- BRIEF
Images are not wanted; transcribe the rest of the listing exactly.

- ENTRIES SUPPLIED
########################################

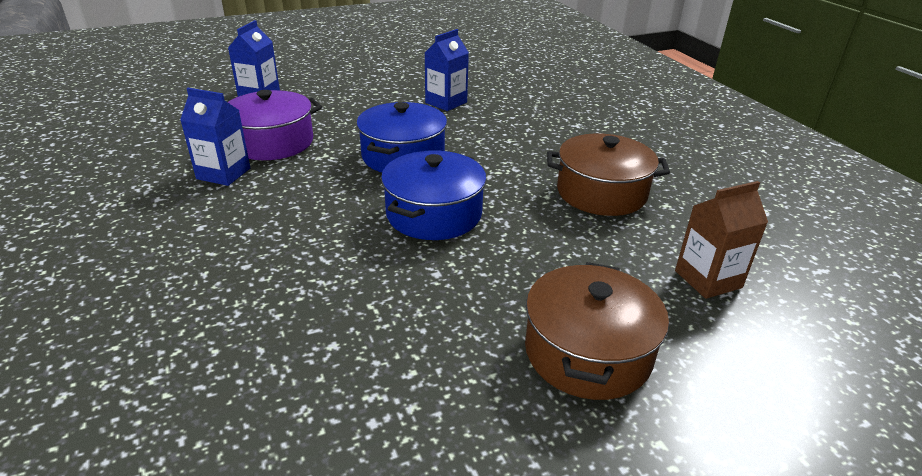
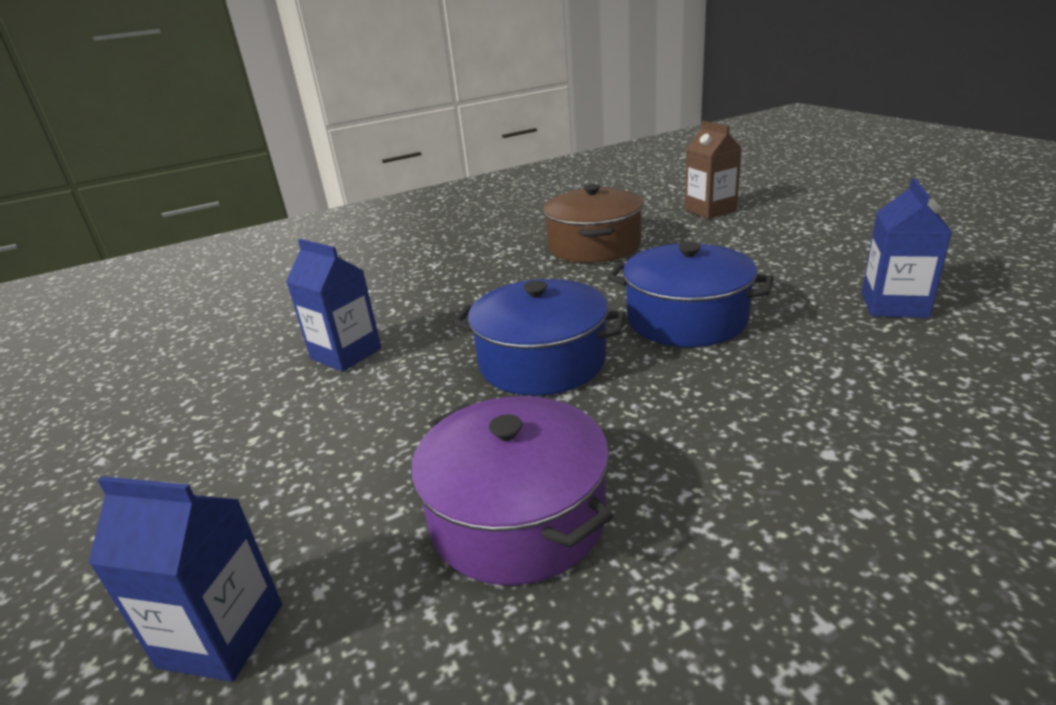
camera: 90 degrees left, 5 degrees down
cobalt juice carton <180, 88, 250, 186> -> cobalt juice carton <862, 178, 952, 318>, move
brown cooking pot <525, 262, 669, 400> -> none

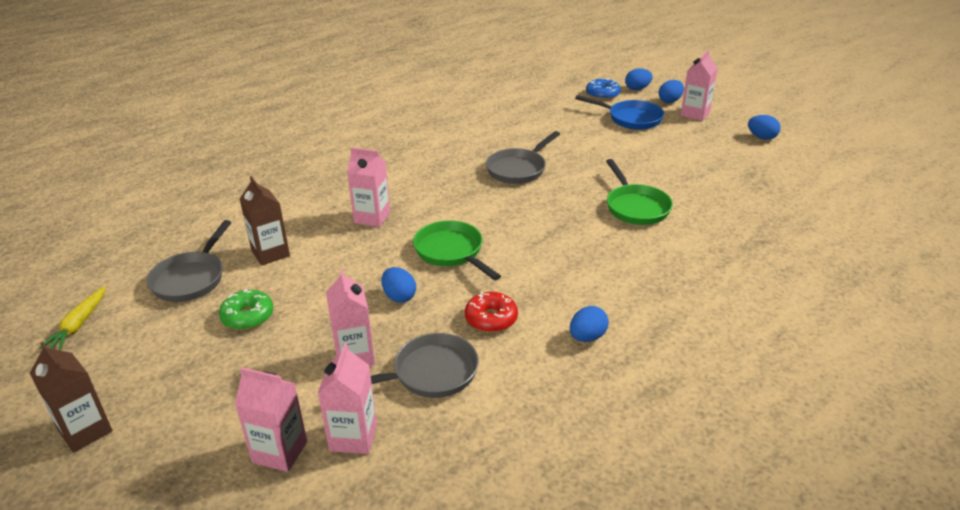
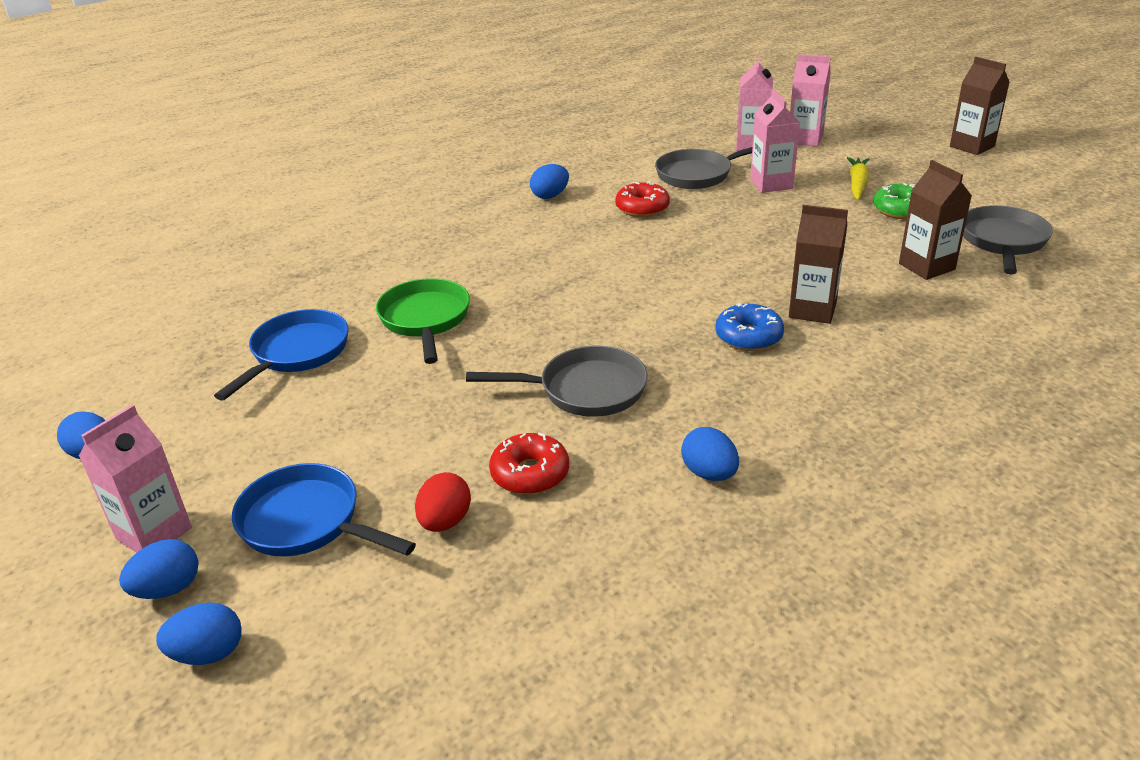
camera: 175 degrees left, 0 degrees up
yellow carrot <39, 286, 106, 351> -> yellow carrot <847, 157, 869, 200>, move
rosy juice carton <347, 147, 390, 227> -> brown juice carton <789, 205, 848, 324>
cobalt egg shape <382, 267, 416, 303> -> cobalt egg shape <681, 427, 739, 481>, move
emerald skillet <413, 221, 501, 280> -> none
gray skillet <486, 131, 560, 184> -> gray skillet <466, 346, 648, 417>, 45 degrees clockwise
cobalt doughnut <586, 78, 621, 100> -> cobalt doughnut <715, 303, 784, 351>, move
none -> cobalt skillet <214, 309, 348, 401>
none -> scarlet egg shape <415, 472, 471, 532>
none -> scarlet doughnut <489, 433, 569, 495>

########################################

- ANSWER TO THIS EXERCISE
camera: 90 degrees left, 5 degrees down
cobalt juice carton <180, 88, 250, 186> -> cobalt juice carton <862, 178, 952, 318>, move
brown cooking pot <525, 262, 669, 400> -> none

camera: 175 degrees left, 0 degrees up
yellow carrot <39, 286, 106, 351> -> yellow carrot <847, 157, 869, 200>, move
rosy juice carton <347, 147, 390, 227> -> brown juice carton <789, 205, 848, 324>
cobalt egg shape <382, 267, 416, 303> -> cobalt egg shape <681, 427, 739, 481>, move
emerald skillet <413, 221, 501, 280> -> none
gray skillet <486, 131, 560, 184> -> gray skillet <466, 346, 648, 417>, 45 degrees clockwise
cobalt doughnut <586, 78, 621, 100> -> cobalt doughnut <715, 303, 784, 351>, move
none -> cobalt skillet <214, 309, 348, 401>
none -> scarlet egg shape <415, 472, 471, 532>
none -> scarlet doughnut <489, 433, 569, 495>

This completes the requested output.